— BEGIN —

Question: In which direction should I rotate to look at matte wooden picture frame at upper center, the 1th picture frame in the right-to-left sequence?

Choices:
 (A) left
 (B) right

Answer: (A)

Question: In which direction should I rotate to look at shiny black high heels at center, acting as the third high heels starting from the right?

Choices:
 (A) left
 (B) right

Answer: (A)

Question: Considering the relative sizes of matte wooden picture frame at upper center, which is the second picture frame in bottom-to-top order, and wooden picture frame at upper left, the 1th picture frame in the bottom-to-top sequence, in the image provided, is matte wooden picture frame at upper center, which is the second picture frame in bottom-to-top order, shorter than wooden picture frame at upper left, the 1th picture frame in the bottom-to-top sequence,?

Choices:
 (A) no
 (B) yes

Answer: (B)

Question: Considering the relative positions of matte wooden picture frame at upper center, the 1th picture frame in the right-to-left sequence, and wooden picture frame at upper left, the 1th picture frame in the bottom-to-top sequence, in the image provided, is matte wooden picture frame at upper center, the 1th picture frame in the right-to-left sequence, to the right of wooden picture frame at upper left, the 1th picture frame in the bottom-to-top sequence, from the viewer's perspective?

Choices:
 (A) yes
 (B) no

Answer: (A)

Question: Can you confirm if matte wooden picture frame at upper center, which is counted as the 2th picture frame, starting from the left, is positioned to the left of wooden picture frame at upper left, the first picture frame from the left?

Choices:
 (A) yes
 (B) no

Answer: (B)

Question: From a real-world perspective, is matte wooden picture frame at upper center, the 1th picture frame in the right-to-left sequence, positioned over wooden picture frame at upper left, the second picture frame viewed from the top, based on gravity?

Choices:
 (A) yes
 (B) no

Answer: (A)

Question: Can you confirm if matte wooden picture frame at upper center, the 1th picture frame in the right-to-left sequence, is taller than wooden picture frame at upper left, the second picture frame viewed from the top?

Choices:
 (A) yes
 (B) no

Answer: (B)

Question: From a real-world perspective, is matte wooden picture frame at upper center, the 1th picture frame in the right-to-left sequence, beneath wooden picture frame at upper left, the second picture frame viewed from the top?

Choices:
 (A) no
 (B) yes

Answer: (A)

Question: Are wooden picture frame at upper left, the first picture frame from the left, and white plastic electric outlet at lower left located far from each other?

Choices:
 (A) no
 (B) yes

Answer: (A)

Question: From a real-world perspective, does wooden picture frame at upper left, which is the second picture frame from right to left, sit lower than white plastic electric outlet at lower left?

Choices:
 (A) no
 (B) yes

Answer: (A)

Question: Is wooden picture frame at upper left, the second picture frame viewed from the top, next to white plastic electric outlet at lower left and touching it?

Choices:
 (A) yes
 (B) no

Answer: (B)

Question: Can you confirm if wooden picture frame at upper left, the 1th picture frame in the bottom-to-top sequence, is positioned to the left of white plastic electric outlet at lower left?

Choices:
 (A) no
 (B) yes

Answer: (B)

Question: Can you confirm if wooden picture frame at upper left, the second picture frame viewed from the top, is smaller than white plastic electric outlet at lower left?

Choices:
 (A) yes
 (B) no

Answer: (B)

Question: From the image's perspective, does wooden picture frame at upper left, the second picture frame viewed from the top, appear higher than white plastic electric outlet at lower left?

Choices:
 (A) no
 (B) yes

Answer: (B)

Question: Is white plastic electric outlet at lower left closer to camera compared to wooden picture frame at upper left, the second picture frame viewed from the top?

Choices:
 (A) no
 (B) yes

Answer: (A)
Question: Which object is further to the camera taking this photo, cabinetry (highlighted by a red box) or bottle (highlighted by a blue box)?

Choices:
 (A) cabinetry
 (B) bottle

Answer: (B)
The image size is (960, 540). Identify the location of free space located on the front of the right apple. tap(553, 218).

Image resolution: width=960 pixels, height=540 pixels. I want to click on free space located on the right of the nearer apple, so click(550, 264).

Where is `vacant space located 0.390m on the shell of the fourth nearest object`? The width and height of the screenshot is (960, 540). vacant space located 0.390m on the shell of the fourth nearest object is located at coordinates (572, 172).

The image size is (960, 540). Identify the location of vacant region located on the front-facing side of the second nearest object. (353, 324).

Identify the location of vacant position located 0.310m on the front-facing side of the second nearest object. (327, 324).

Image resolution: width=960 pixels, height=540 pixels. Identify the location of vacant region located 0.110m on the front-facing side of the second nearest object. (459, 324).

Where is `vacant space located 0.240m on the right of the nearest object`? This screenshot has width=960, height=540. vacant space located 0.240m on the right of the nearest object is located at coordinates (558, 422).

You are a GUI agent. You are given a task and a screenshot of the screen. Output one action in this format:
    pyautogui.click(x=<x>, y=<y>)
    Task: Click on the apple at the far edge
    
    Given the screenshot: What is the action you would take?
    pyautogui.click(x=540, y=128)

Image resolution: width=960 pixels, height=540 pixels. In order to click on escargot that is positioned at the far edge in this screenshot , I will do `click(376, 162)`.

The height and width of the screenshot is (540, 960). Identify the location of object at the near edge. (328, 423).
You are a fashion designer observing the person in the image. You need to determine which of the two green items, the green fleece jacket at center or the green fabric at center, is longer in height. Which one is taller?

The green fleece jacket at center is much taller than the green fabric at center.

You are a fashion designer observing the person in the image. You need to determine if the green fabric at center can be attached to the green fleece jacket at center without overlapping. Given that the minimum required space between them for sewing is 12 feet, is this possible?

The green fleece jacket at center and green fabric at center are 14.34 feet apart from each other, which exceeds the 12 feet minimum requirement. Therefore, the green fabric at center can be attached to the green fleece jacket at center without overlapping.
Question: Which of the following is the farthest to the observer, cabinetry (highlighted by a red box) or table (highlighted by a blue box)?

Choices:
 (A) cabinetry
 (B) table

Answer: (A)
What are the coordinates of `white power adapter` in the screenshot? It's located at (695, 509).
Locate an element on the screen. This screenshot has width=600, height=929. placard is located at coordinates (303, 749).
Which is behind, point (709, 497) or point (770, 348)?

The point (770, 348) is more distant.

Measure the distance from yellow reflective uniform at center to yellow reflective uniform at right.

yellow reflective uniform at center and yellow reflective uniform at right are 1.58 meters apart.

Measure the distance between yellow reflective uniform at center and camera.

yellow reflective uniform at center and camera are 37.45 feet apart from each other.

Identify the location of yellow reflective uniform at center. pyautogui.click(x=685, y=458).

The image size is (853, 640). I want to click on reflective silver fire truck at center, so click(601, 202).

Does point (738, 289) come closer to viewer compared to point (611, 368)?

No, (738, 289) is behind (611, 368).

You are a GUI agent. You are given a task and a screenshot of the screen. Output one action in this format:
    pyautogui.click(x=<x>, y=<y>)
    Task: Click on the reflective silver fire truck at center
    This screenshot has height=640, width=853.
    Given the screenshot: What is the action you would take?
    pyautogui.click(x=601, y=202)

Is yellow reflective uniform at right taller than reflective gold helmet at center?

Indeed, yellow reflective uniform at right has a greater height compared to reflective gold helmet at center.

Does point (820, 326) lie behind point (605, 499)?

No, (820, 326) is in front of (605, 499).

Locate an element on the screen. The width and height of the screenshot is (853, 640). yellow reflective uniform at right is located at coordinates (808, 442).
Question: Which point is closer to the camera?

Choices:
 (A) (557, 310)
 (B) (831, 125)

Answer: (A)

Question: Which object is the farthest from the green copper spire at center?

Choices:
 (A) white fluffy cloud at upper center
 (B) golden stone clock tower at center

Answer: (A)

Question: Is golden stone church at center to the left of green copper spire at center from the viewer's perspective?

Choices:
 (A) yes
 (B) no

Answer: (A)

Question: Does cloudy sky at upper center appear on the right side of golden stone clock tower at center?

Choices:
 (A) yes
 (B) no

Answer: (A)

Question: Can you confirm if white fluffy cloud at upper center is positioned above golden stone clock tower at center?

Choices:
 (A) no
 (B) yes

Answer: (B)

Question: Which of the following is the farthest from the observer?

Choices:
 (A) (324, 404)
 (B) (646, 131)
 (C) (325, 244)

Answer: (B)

— END —

§ Written problem
Please reproduce all of the material above line for line, keeping every character unchanged.

§ Finished task
Question: In which direction should I rotate to look at matte wooden picture frame at upper center, the 1th picture frame in the right-to-left sequence?

Choices:
 (A) left
 (B) right

Answer: (A)

Question: In which direction should I rotate to look at shiny black high heels at center, acting as the third high heels starting from the right?

Choices:
 (A) left
 (B) right

Answer: (A)

Question: Considering the relative sizes of matte wooden picture frame at upper center, which is the second picture frame in bottom-to-top order, and wooden picture frame at upper left, the 1th picture frame in the bottom-to-top sequence, in the image provided, is matte wooden picture frame at upper center, which is the second picture frame in bottom-to-top order, shorter than wooden picture frame at upper left, the 1th picture frame in the bottom-to-top sequence,?

Choices:
 (A) no
 (B) yes

Answer: (B)

Question: Considering the relative positions of matte wooden picture frame at upper center, the 1th picture frame in the right-to-left sequence, and wooden picture frame at upper left, the 1th picture frame in the bottom-to-top sequence, in the image provided, is matte wooden picture frame at upper center, the 1th picture frame in the right-to-left sequence, to the right of wooden picture frame at upper left, the 1th picture frame in the bottom-to-top sequence, from the viewer's perspective?

Choices:
 (A) yes
 (B) no

Answer: (A)

Question: Can you confirm if matte wooden picture frame at upper center, which is counted as the 2th picture frame, starting from the left, is positioned to the left of wooden picture frame at upper left, the first picture frame from the left?

Choices:
 (A) yes
 (B) no

Answer: (B)

Question: From a real-world perspective, is matte wooden picture frame at upper center, the 1th picture frame in the right-to-left sequence, positioned over wooden picture frame at upper left, the second picture frame viewed from the top, based on gravity?

Choices:
 (A) yes
 (B) no

Answer: (A)

Question: Can you confirm if matte wooden picture frame at upper center, the 1th picture frame in the right-to-left sequence, is taller than wooden picture frame at upper left, the second picture frame viewed from the top?

Choices:
 (A) yes
 (B) no

Answer: (B)

Question: From a real-world perspective, is matte wooden picture frame at upper center, the 1th picture frame in the right-to-left sequence, beneath wooden picture frame at upper left, the second picture frame viewed from the top?

Choices:
 (A) no
 (B) yes

Answer: (A)

Question: Are wooden picture frame at upper left, the first picture frame from the left, and white plastic electric outlet at lower left located far from each other?

Choices:
 (A) no
 (B) yes

Answer: (A)

Question: From a real-world perspective, does wooden picture frame at upper left, which is the second picture frame from right to left, sit lower than white plastic electric outlet at lower left?

Choices:
 (A) no
 (B) yes

Answer: (A)

Question: Is wooden picture frame at upper left, the second picture frame viewed from the top, next to white plastic electric outlet at lower left and touching it?

Choices:
 (A) yes
 (B) no

Answer: (B)

Question: Can you confirm if wooden picture frame at upper left, the 1th picture frame in the bottom-to-top sequence, is positioned to the left of white plastic electric outlet at lower left?

Choices:
 (A) no
 (B) yes

Answer: (B)

Question: Can you confirm if wooden picture frame at upper left, the second picture frame viewed from the top, is smaller than white plastic electric outlet at lower left?

Choices:
 (A) yes
 (B) no

Answer: (B)

Question: From the image's perspective, does wooden picture frame at upper left, the second picture frame viewed from the top, appear higher than white plastic electric outlet at lower left?

Choices:
 (A) no
 (B) yes

Answer: (B)

Question: Is white plastic electric outlet at lower left closer to camera compared to wooden picture frame at upper left, the second picture frame viewed from the top?

Choices:
 (A) no
 (B) yes

Answer: (A)
Question: Which object is further to the camera taking this photo, cabinetry (highlighted by a red box) or bottle (highlighted by a blue box)?

Choices:
 (A) cabinetry
 (B) bottle

Answer: (B)
The image size is (960, 540). Identify the location of free space located on the front of the right apple. tap(553, 218).

Image resolution: width=960 pixels, height=540 pixels. I want to click on free space located on the right of the nearer apple, so click(550, 264).

Where is `vacant space located 0.390m on the shell of the fourth nearest object`? The width and height of the screenshot is (960, 540). vacant space located 0.390m on the shell of the fourth nearest object is located at coordinates (572, 172).

The image size is (960, 540). Identify the location of vacant region located on the front-facing side of the second nearest object. (353, 324).

Identify the location of vacant position located 0.310m on the front-facing side of the second nearest object. (327, 324).

Image resolution: width=960 pixels, height=540 pixels. Identify the location of vacant region located 0.110m on the front-facing side of the second nearest object. (459, 324).

Where is `vacant space located 0.240m on the right of the nearest object`? This screenshot has width=960, height=540. vacant space located 0.240m on the right of the nearest object is located at coordinates (558, 422).

You are a GUI agent. You are given a task and a screenshot of the screen. Output one action in this format:
    pyautogui.click(x=<x>, y=<y>)
    Task: Click on the apple at the far edge
    
    Given the screenshot: What is the action you would take?
    pyautogui.click(x=540, y=128)

Image resolution: width=960 pixels, height=540 pixels. In order to click on escargot that is positioned at the far edge in this screenshot , I will do `click(376, 162)`.

The height and width of the screenshot is (540, 960). Identify the location of object at the near edge. (328, 423).
You are a fashion designer observing the person in the image. You need to determine which of the two green items, the green fleece jacket at center or the green fabric at center, is longer in height. Which one is taller?

The green fleece jacket at center is much taller than the green fabric at center.

You are a fashion designer observing the person in the image. You need to determine if the green fabric at center can be attached to the green fleece jacket at center without overlapping. Given that the minimum required space between them for sewing is 12 feet, is this possible?

The green fleece jacket at center and green fabric at center are 14.34 feet apart from each other, which exceeds the 12 feet minimum requirement. Therefore, the green fabric at center can be attached to the green fleece jacket at center without overlapping.
Question: Which of the following is the farthest to the observer, cabinetry (highlighted by a red box) or table (highlighted by a blue box)?

Choices:
 (A) cabinetry
 (B) table

Answer: (A)
What are the coordinates of `white power adapter` in the screenshot? It's located at (695, 509).
Locate an element on the screen. This screenshot has width=600, height=929. placard is located at coordinates (303, 749).
Which is behind, point (709, 497) or point (770, 348)?

The point (770, 348) is more distant.

Measure the distance from yellow reflective uniform at center to yellow reflective uniform at right.

yellow reflective uniform at center and yellow reflective uniform at right are 1.58 meters apart.

Measure the distance between yellow reflective uniform at center and camera.

yellow reflective uniform at center and camera are 37.45 feet apart from each other.

Identify the location of yellow reflective uniform at center. pyautogui.click(x=685, y=458).

The image size is (853, 640). I want to click on reflective silver fire truck at center, so click(601, 202).

Does point (738, 289) come closer to viewer compared to point (611, 368)?

No, (738, 289) is behind (611, 368).

You are a GUI agent. You are given a task and a screenshot of the screen. Output one action in this format:
    pyautogui.click(x=<x>, y=<y>)
    Task: Click on the reflective silver fire truck at center
    This screenshot has height=640, width=853.
    Given the screenshot: What is the action you would take?
    pyautogui.click(x=601, y=202)

Is yellow reflective uniform at right taller than reflective gold helmet at center?

Indeed, yellow reflective uniform at right has a greater height compared to reflective gold helmet at center.

Does point (820, 326) lie behind point (605, 499)?

No, (820, 326) is in front of (605, 499).

Locate an element on the screen. The width and height of the screenshot is (853, 640). yellow reflective uniform at right is located at coordinates (808, 442).
Question: Which point is closer to the camera?

Choices:
 (A) (557, 310)
 (B) (831, 125)

Answer: (A)

Question: Which object is the farthest from the green copper spire at center?

Choices:
 (A) white fluffy cloud at upper center
 (B) golden stone clock tower at center

Answer: (A)

Question: Is golden stone church at center to the left of green copper spire at center from the viewer's perspective?

Choices:
 (A) yes
 (B) no

Answer: (A)

Question: Does cloudy sky at upper center appear on the right side of golden stone clock tower at center?

Choices:
 (A) yes
 (B) no

Answer: (A)

Question: Can you confirm if white fluffy cloud at upper center is positioned above golden stone clock tower at center?

Choices:
 (A) no
 (B) yes

Answer: (B)

Question: Which of the following is the farthest from the observer?

Choices:
 (A) (324, 404)
 (B) (646, 131)
 (C) (325, 244)

Answer: (B)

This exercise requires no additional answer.